## START

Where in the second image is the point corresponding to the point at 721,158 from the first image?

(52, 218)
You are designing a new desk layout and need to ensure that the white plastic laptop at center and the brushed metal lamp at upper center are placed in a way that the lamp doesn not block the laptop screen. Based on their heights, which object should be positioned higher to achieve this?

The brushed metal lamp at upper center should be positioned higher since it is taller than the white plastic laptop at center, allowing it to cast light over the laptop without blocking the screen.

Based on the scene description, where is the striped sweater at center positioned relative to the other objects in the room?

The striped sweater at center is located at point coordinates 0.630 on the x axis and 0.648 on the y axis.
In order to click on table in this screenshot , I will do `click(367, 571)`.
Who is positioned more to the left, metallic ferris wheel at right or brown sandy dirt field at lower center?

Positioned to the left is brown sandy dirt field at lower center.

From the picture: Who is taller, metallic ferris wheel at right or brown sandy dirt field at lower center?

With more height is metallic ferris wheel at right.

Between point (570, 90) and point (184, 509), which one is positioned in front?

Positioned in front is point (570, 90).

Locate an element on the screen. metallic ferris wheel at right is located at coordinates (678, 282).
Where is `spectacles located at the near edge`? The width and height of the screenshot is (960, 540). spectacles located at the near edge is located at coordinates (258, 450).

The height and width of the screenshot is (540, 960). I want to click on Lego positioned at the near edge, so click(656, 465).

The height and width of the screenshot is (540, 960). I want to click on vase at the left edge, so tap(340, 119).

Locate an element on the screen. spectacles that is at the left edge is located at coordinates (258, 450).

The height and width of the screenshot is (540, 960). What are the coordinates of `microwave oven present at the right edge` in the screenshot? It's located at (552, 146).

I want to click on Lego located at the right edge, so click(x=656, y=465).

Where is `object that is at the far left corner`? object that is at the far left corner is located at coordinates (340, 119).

## END

▶ _Task directions_: Please copy all of the rows above word for word, line by line, in the same order.

▶ _Result for this exercise_:
Where in the second image is the point corresponding to the point at 721,158 from the first image?

(52, 218)
You are designing a new desk layout and need to ensure that the white plastic laptop at center and the brushed metal lamp at upper center are placed in a way that the lamp doesn not block the laptop screen. Based on their heights, which object should be positioned higher to achieve this?

The brushed metal lamp at upper center should be positioned higher since it is taller than the white plastic laptop at center, allowing it to cast light over the laptop without blocking the screen.

Based on the scene description, where is the striped sweater at center positioned relative to the other objects in the room?

The striped sweater at center is located at point coordinates 0.630 on the x axis and 0.648 on the y axis.
In order to click on table in this screenshot , I will do `click(367, 571)`.
Who is positioned more to the left, metallic ferris wheel at right or brown sandy dirt field at lower center?

Positioned to the left is brown sandy dirt field at lower center.

From the picture: Who is taller, metallic ferris wheel at right or brown sandy dirt field at lower center?

With more height is metallic ferris wheel at right.

Between point (570, 90) and point (184, 509), which one is positioned in front?

Positioned in front is point (570, 90).

Locate an element on the screen. metallic ferris wheel at right is located at coordinates (678, 282).
Where is `spectacles located at the near edge`? The width and height of the screenshot is (960, 540). spectacles located at the near edge is located at coordinates (258, 450).

The height and width of the screenshot is (540, 960). I want to click on Lego positioned at the near edge, so click(656, 465).

The height and width of the screenshot is (540, 960). I want to click on vase at the left edge, so tap(340, 119).

Locate an element on the screen. spectacles that is at the left edge is located at coordinates (258, 450).

The height and width of the screenshot is (540, 960). What are the coordinates of `microwave oven present at the right edge` in the screenshot? It's located at (552, 146).

I want to click on Lego located at the right edge, so click(x=656, y=465).

Where is `object that is at the far left corner`? object that is at the far left corner is located at coordinates (340, 119).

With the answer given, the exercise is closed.